## The problem
The answer should hold only the lines from the one containing "U1: EL817 -> SFH615" through the one containing "C2: 22uF (GND, THR) -> 47nF (GND, THR)" in the entries below, copied exactly, without pictures.

──────────

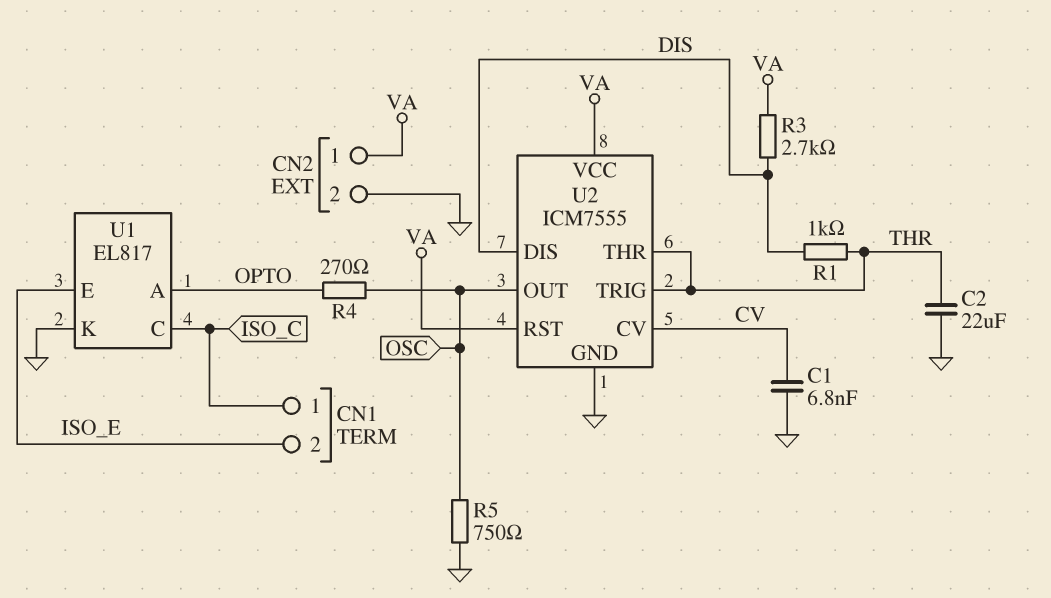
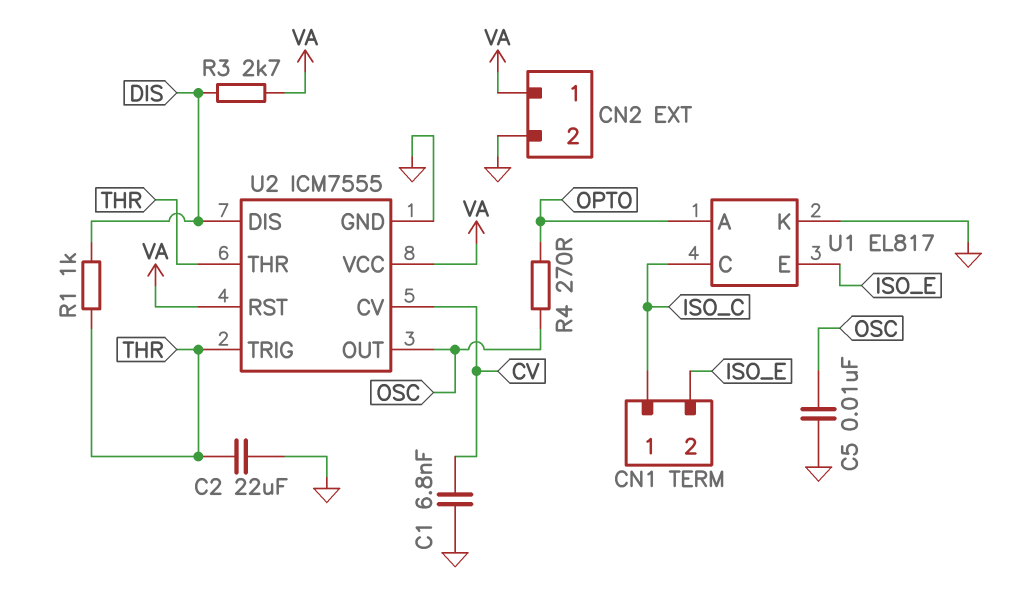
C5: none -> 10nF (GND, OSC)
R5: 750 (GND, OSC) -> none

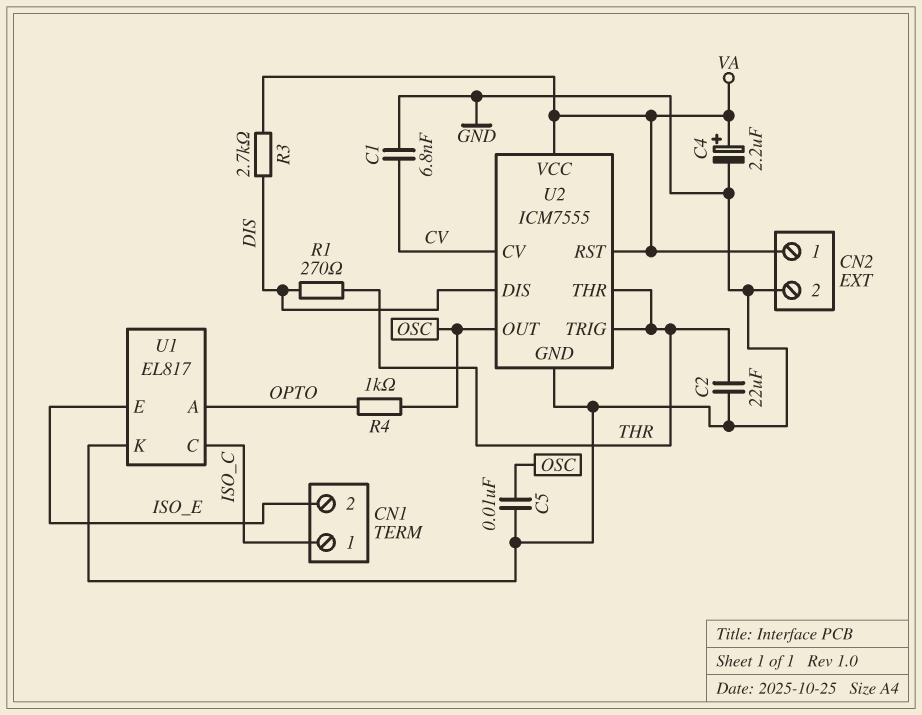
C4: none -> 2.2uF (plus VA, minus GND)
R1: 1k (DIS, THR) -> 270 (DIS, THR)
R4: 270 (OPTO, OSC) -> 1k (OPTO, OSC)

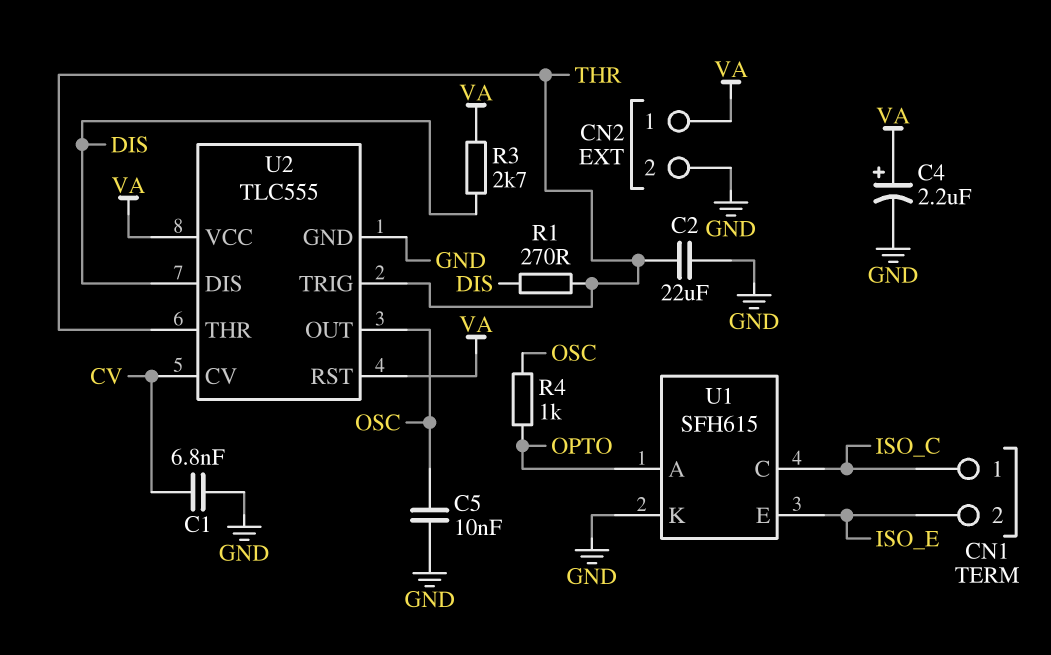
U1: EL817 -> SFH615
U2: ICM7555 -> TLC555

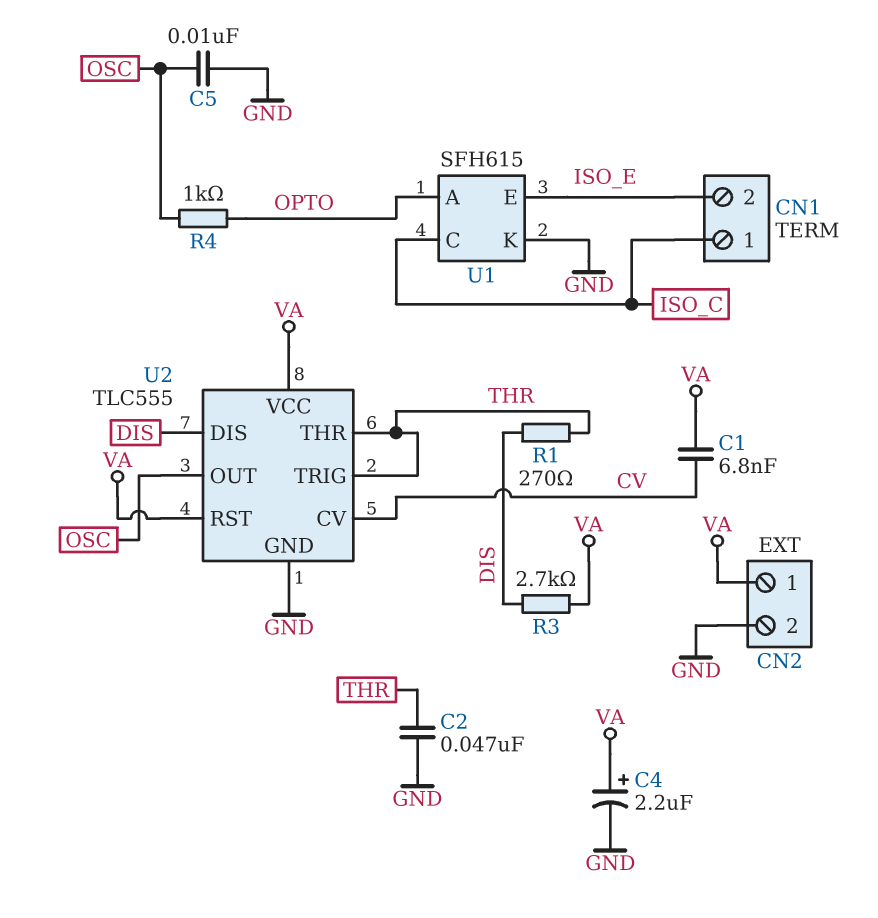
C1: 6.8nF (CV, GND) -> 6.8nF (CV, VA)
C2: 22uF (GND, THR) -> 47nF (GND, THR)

──────────

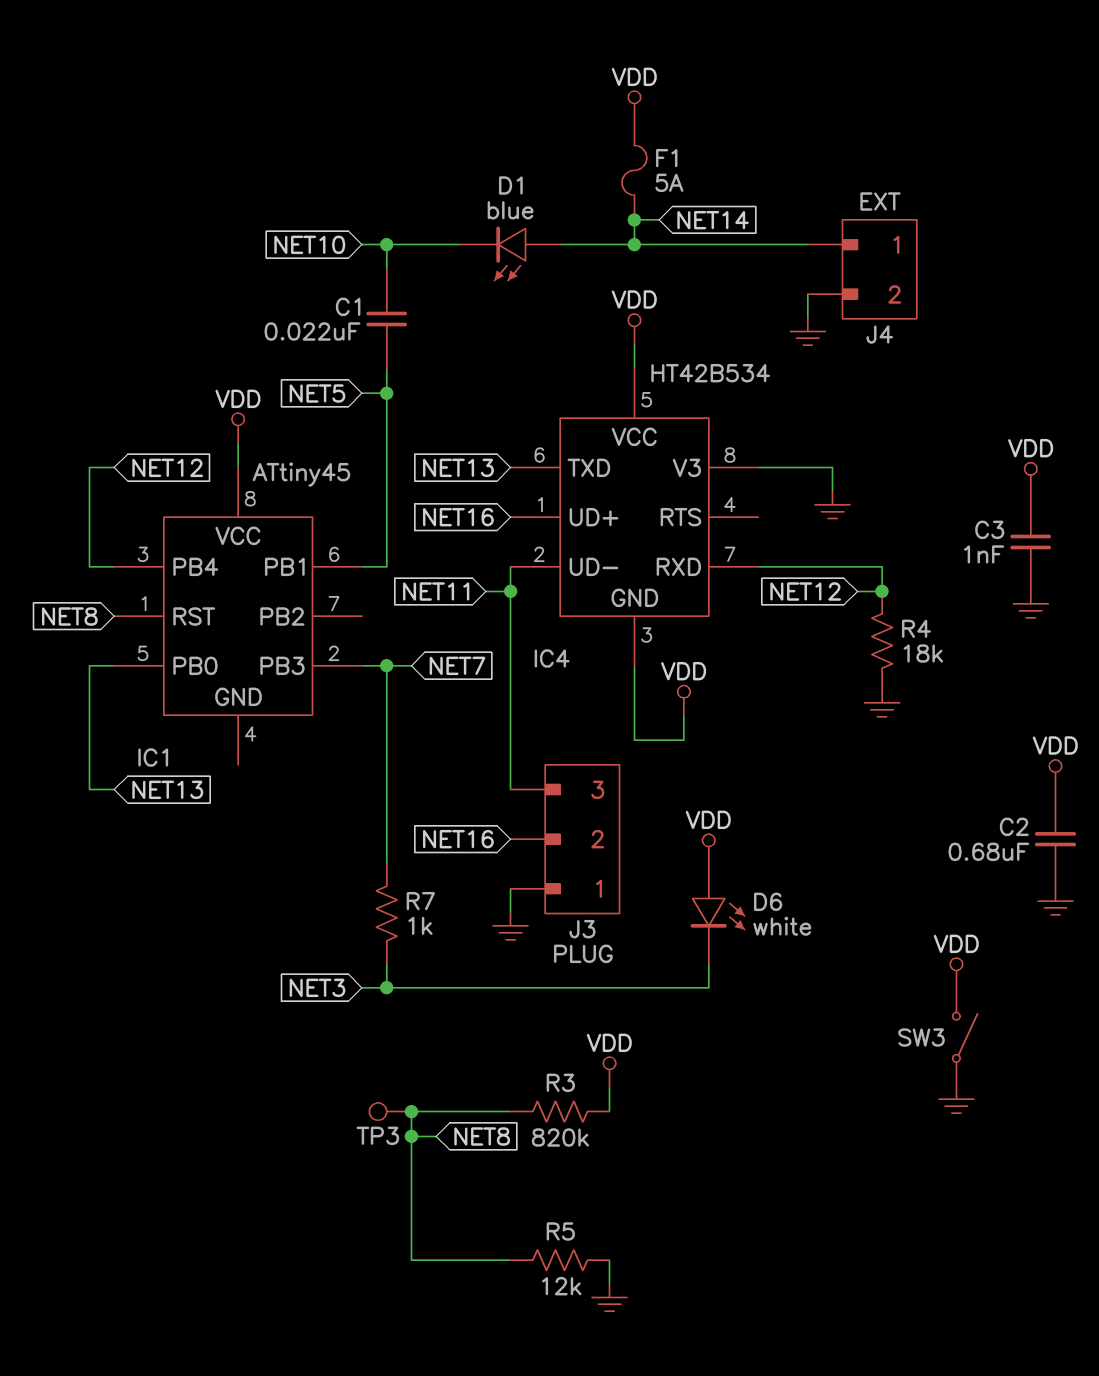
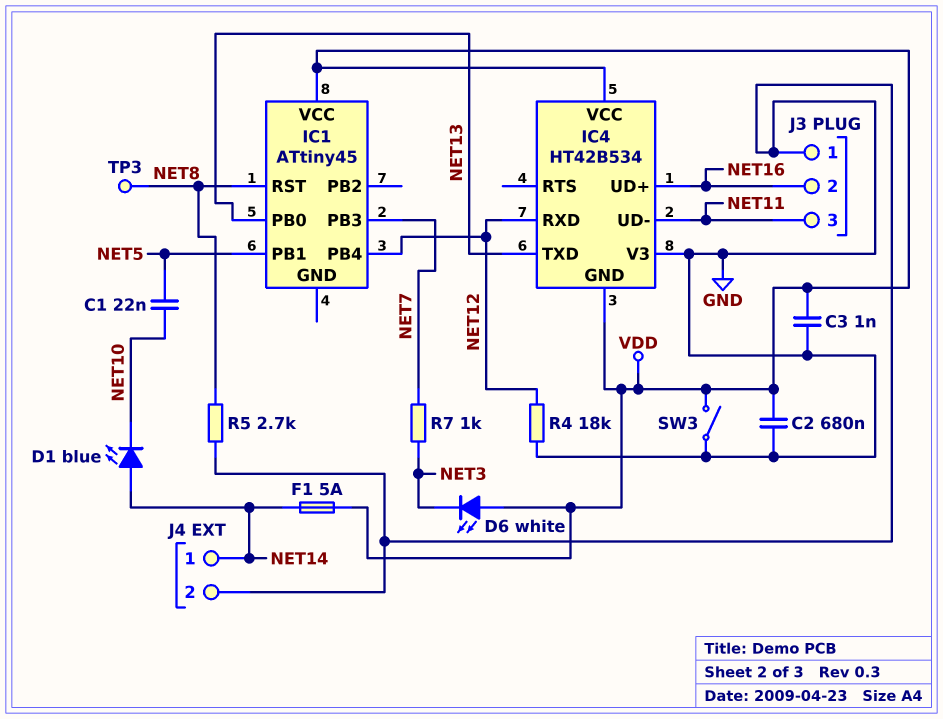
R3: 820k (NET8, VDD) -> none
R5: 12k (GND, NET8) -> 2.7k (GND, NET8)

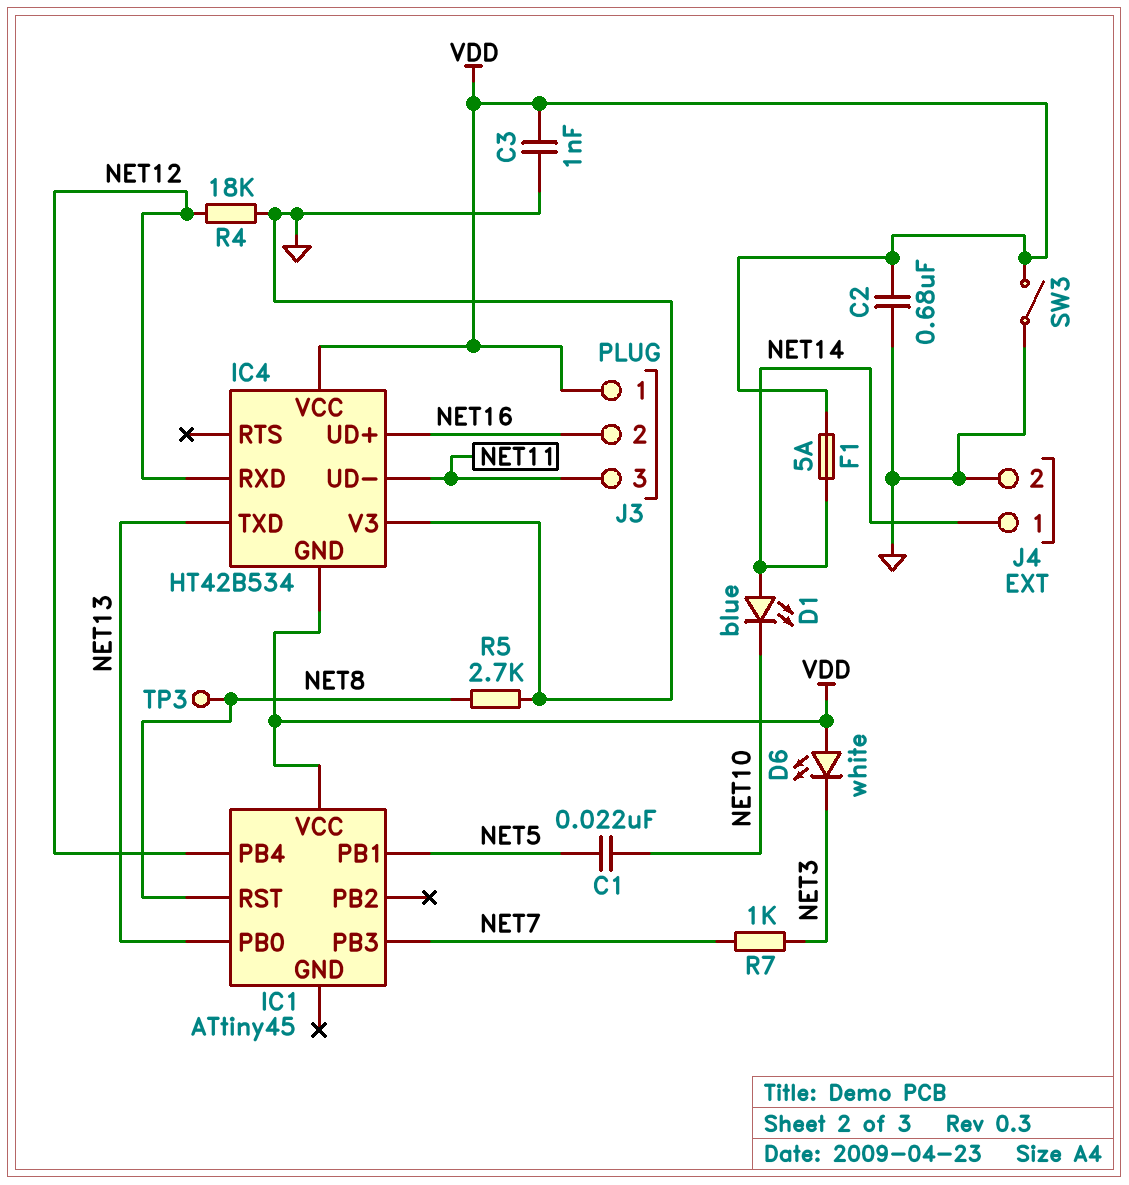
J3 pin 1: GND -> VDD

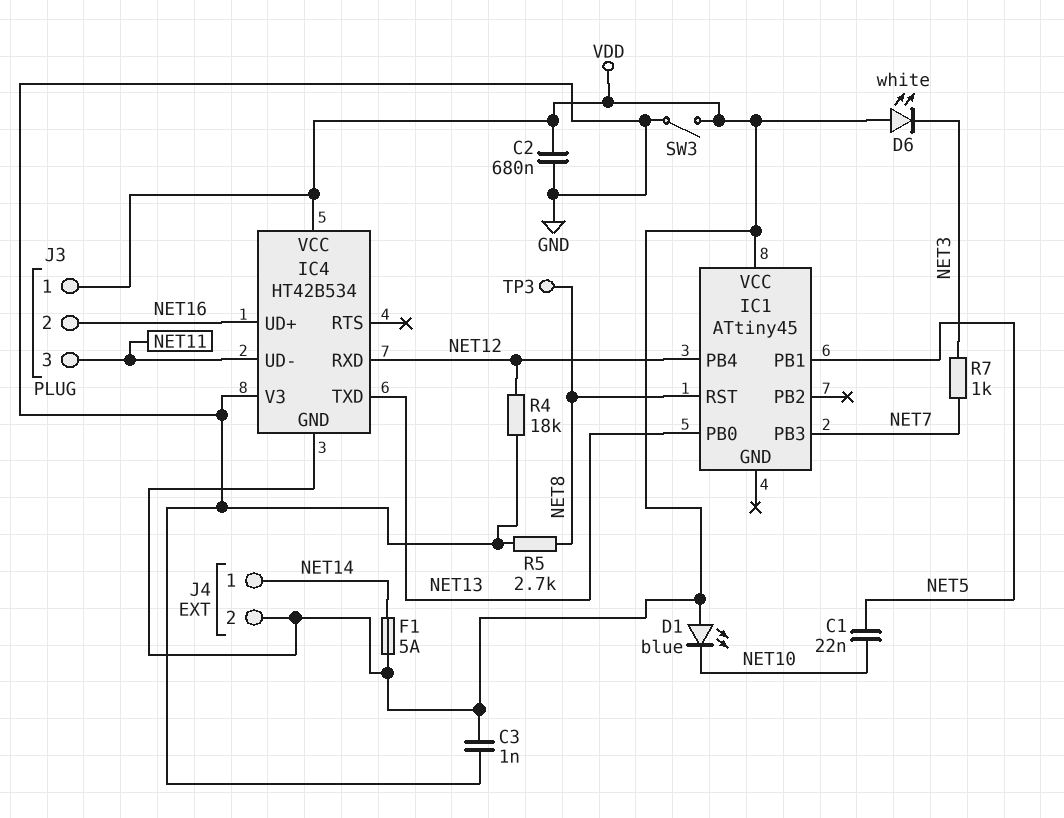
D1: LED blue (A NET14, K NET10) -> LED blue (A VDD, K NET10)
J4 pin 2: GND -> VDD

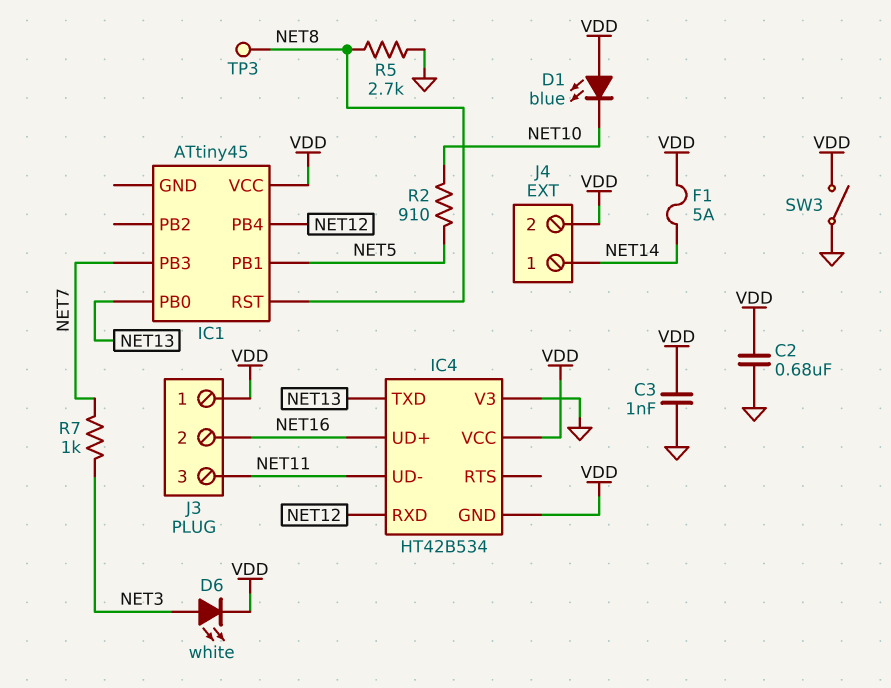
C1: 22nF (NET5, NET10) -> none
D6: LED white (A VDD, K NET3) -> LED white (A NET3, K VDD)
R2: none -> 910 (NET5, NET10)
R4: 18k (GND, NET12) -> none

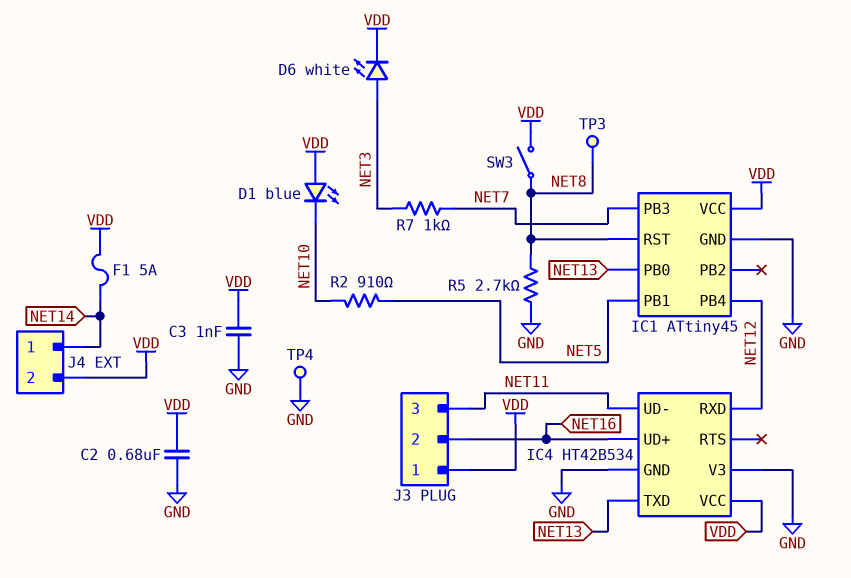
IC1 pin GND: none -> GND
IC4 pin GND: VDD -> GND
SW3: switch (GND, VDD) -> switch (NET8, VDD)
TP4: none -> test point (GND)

──────────

## Finished exercise
U1: EL817 -> SFH615
U2: ICM7555 -> TLC555

C1: 6.8nF (CV, GND) -> 6.8nF (CV, VA)
C2: 22uF (GND, THR) -> 47nF (GND, THR)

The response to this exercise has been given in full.